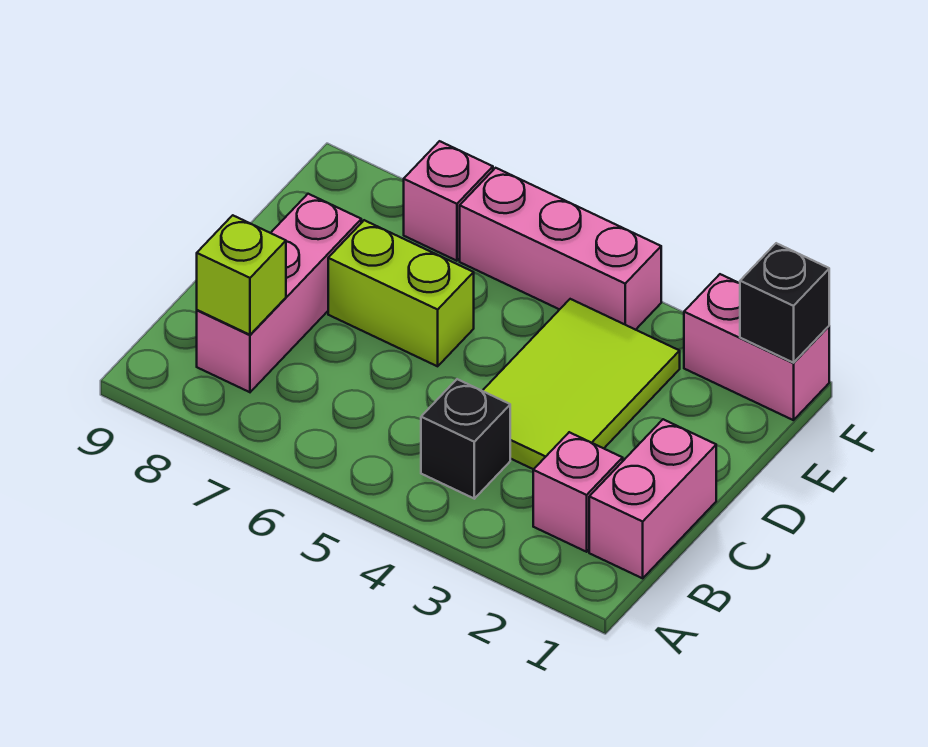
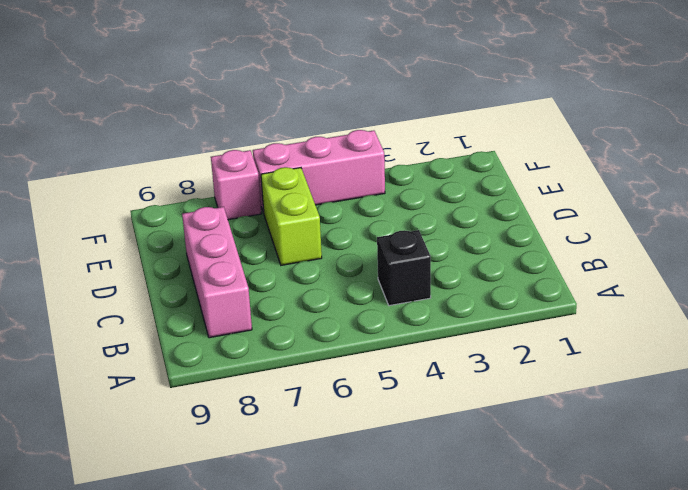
lime brick D6:E6 level 1 -> lime brick D6:D7 level 1
none -> pink brick B1:C1 level 1
none -> pink brick B2 level 1

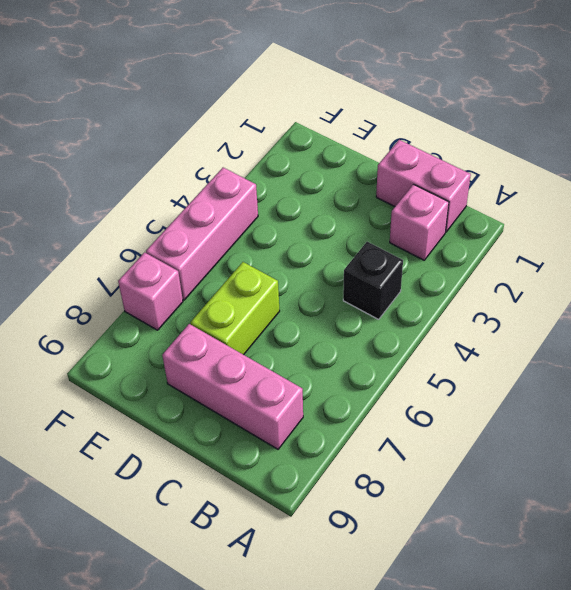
none -> lime tile C3:E4 level 1
none -> pink brick F1:F2 level 1

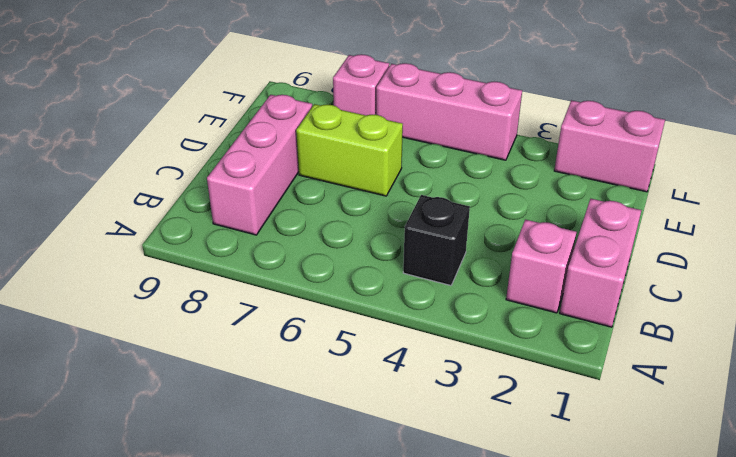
none -> lime tile C3:E4 level 1
none -> lime brick B8 level 2

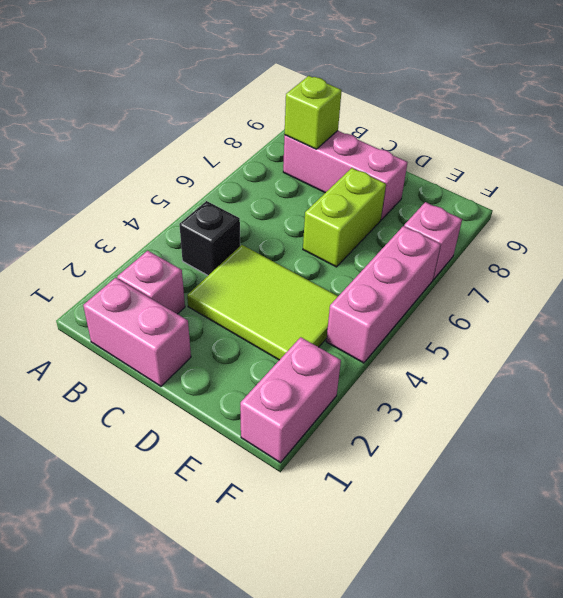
none -> black brick F1 level 2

━━━━━━━━━━━━━━━━━━━━━━━━━━━━━━

## About this task
Go through the listing above and quote it exactly, apart from its images.

## Exercise solution
lime brick D6:E6 level 1 -> lime brick D6:D7 level 1
none -> pink brick B1:C1 level 1
none -> pink brick B2 level 1

none -> lime tile C3:E4 level 1
none -> pink brick F1:F2 level 1

none -> lime tile C3:E4 level 1
none -> lime brick B8 level 2

none -> black brick F1 level 2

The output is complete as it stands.